-- Available records follows --
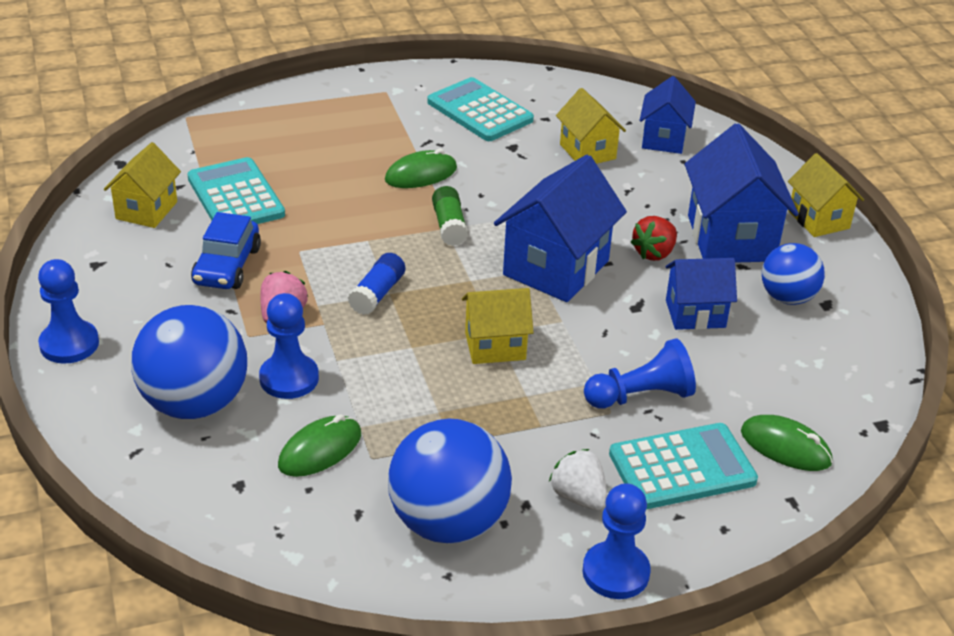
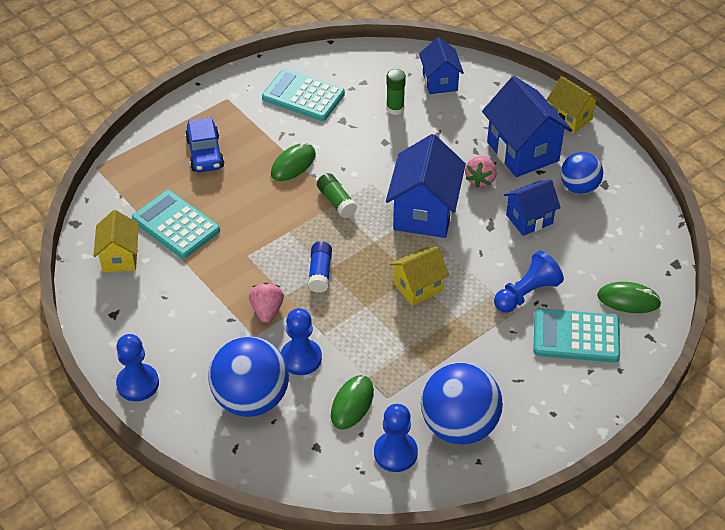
camera: 20 degrees left, 10 degrees up
blue car [191,212,261,289] -> blue car moved to [185,117,224,172]
white strawberry [549,449,607,510] -> none
yellow house [556,88,626,164] -> green glue stick [386,69,406,115]
blue pawn [582,483,651,599] -> blue pawn moved to [374,404,418,472]
turquoise calculator [609,423,758,510] -> turquoise calculator turned 135 degrees counterclockwise [533,308,620,363]
red strawberry [630,216,677,261] -> pink strawberry [465,156,496,188]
-- Available records concluded --
Check every line of the data, and copy the ones that contain "blue".

blue car [191,212,261,289] -> blue car moved to [185,117,224,172]
blue pawn [582,483,651,599] -> blue pawn moved to [374,404,418,472]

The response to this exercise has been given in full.